Starting from the first line below, repeat the data exactly through to the last.

◆ **Records contained in a dataset**:
_ _ _
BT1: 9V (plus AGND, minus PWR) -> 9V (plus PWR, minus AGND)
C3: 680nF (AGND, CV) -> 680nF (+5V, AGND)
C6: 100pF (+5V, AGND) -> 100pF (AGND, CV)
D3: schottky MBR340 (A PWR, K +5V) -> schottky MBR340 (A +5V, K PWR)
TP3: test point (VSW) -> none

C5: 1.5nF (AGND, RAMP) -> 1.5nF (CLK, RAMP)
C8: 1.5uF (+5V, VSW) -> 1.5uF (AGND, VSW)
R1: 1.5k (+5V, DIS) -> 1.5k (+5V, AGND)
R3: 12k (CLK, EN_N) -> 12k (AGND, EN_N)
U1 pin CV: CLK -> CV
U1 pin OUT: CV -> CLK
_ _ _
◆ **Result of this exercise**:
BT1: 9V (plus AGND, minus PWR) -> 9V (plus PWR, minus AGND)
C3: 680nF (AGND, CV) -> 680nF (+5V, AGND)
C6: 100pF (+5V, AGND) -> 100pF (AGND, CV)
D3: schottky MBR340 (A PWR, K +5V) -> schottky MBR340 (A +5V, K PWR)
TP3: test point (VSW) -> none

C5: 1.5nF (AGND, RAMP) -> 1.5nF (CLK, RAMP)
C8: 1.5uF (+5V, VSW) -> 1.5uF (AGND, VSW)
R1: 1.5k (+5V, DIS) -> 1.5k (+5V, AGND)
R3: 12k (CLK, EN_N) -> 12k (AGND, EN_N)
U1 pin CV: CLK -> CV
U1 pin OUT: CV -> CLK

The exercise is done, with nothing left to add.